Only the words of the entries are wanted, repeated exactly and without images.

━━━ Records for the exercise

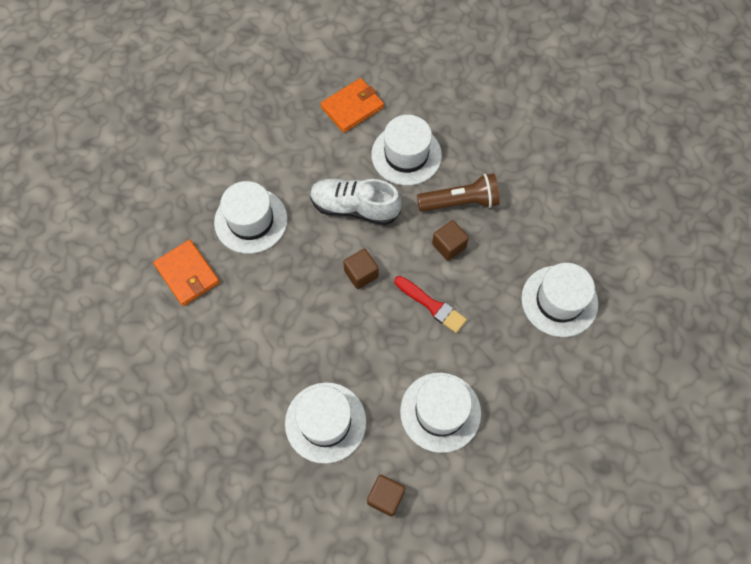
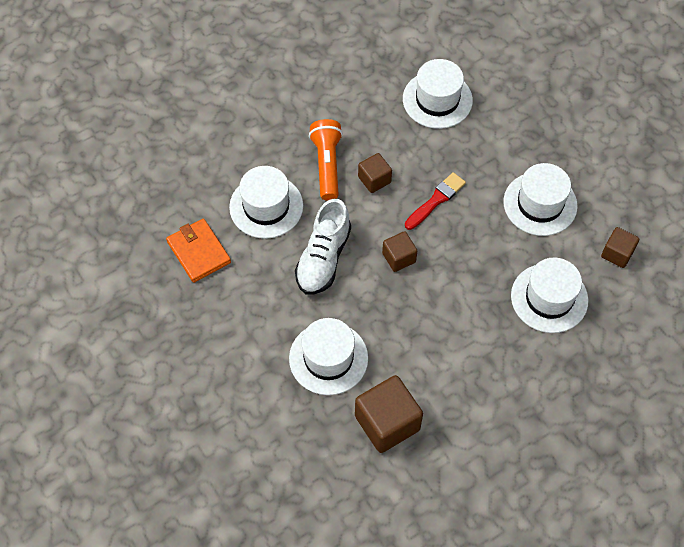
camera: 85 degrees left, 5 degrees down
(187, 274) = (387, 423): orange wallet -> brown cube
(460, 202) = (327, 165): brown flashlight -> orange flashlight

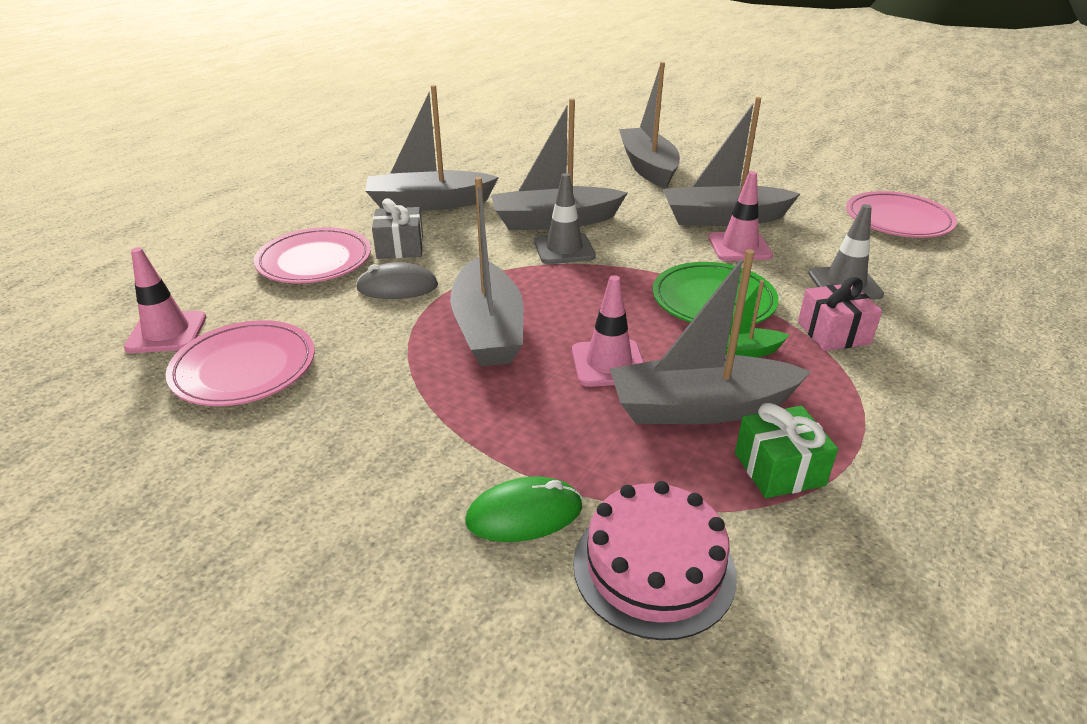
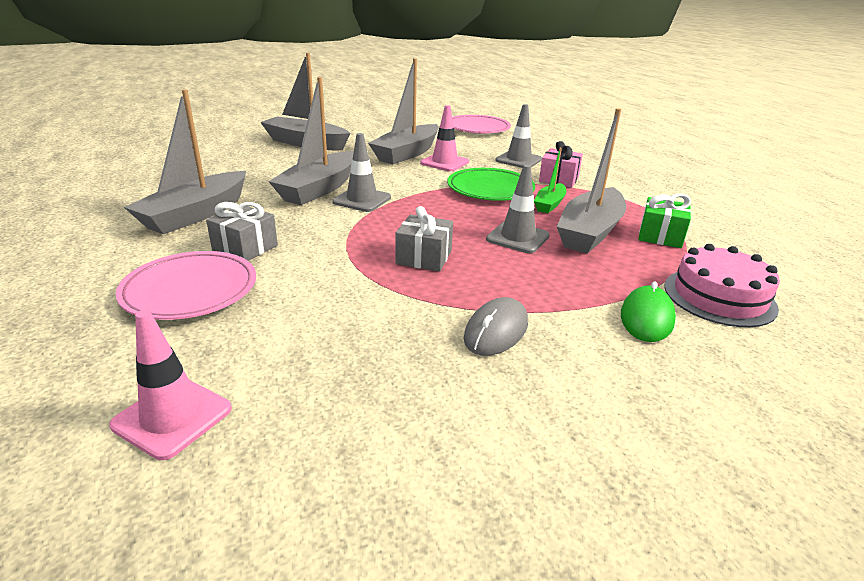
camera: 55 degrees left, 5 degrees down
(244, 369) = (324, 382): pink plate -> none
(397, 287) = (307, 269): grey mouse -> grey mouse (496, 331)
(488, 329) = (424, 257): grey boat -> grey gift
(608, 363) = (517, 237): pink traffic cone -> grey traffic cone

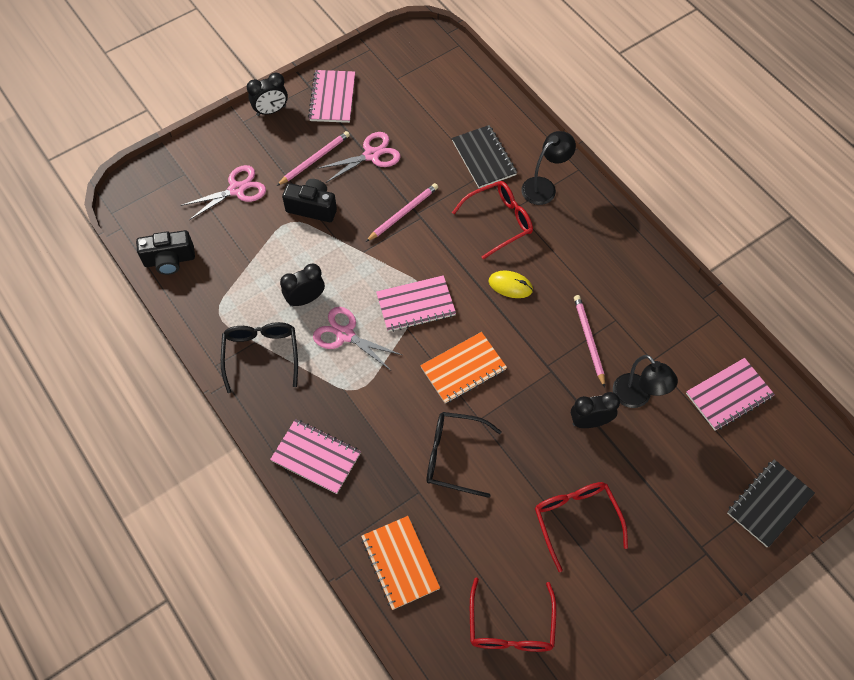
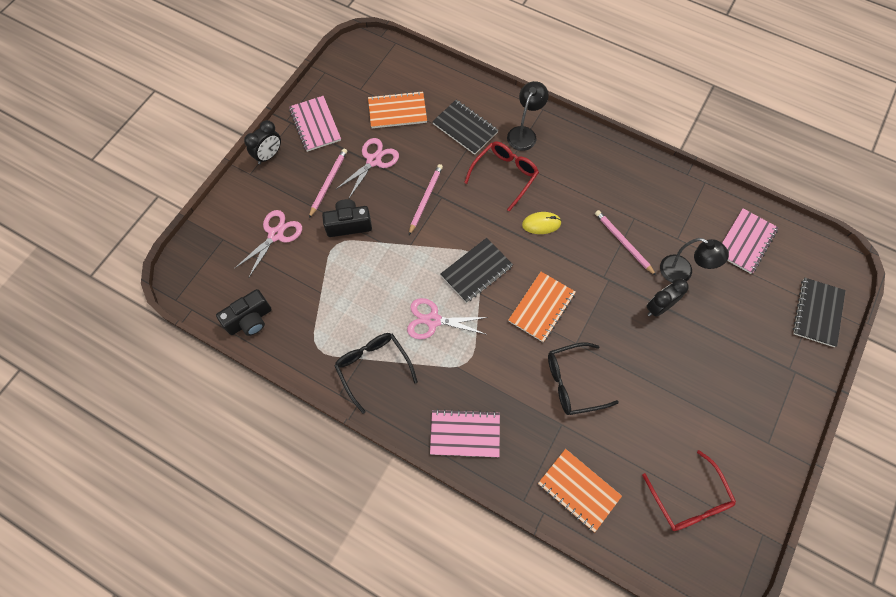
camera: 25 degrees left, 5 degrees up
(305, 299) = (384, 304): black clock -> none
(416, 305) = (476, 271): pink notebook -> black notebook
(422, 115) = (397, 111): none -> orange notebook
(576, 519) = (690, 390): red glasses -> none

━━━━━━

### Answer space
camera: 85 degrees left, 5 degrees down
(187, 274) = (387, 423): orange wallet -> brown cube
(460, 202) = (327, 165): brown flashlight -> orange flashlight

camera: 55 degrees left, 5 degrees down
(244, 369) = (324, 382): pink plate -> none
(397, 287) = (307, 269): grey mouse -> grey mouse (496, 331)
(488, 329) = (424, 257): grey boat -> grey gift
(608, 363) = (517, 237): pink traffic cone -> grey traffic cone

camera: 25 degrees left, 5 degrees up
(305, 299) = (384, 304): black clock -> none
(416, 305) = (476, 271): pink notebook -> black notebook
(422, 115) = (397, 111): none -> orange notebook
(576, 519) = (690, 390): red glasses -> none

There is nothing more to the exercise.